* Written task *
Please restate word for word only the lines that start at the one containing "black wallet [309,454,360,501]" and continue to the final line of the material.

BEGIN

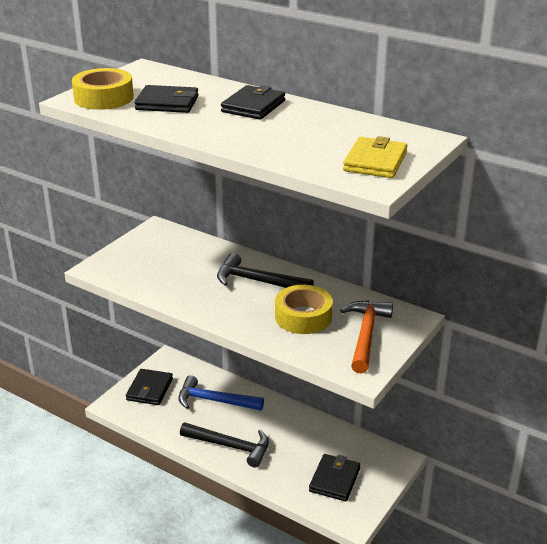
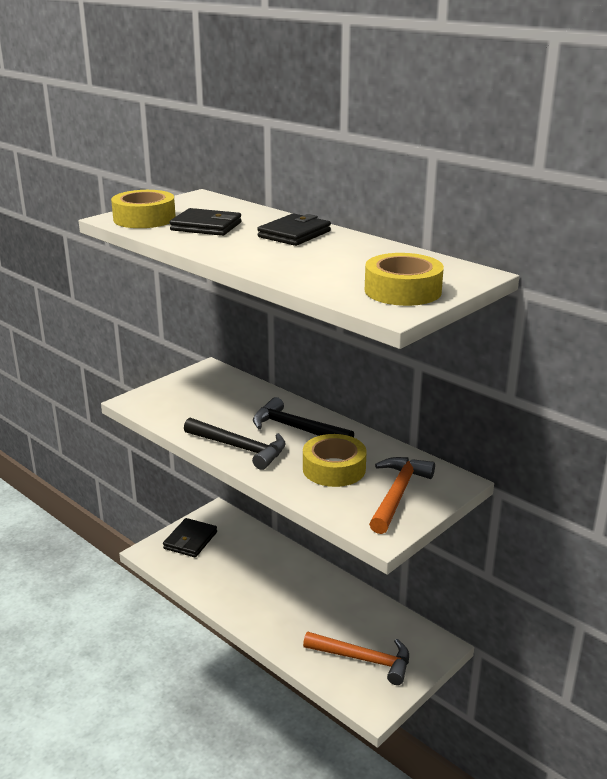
camera: 10 degrees right, 5 degrees down
blue hammer [178,375,264,411] -> none
black hammer [180,422,269,468] -> black hammer moved to [184,418,286,470]
black wallet [309,454,360,501] -> orange hammer [303,632,409,685]
yellow wallet [343,136,408,178] -> yellow tape [365,253,444,306]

END

* Answer *
black wallet [309,454,360,501] -> orange hammer [303,632,409,685]
yellow wallet [343,136,408,178] -> yellow tape [365,253,444,306]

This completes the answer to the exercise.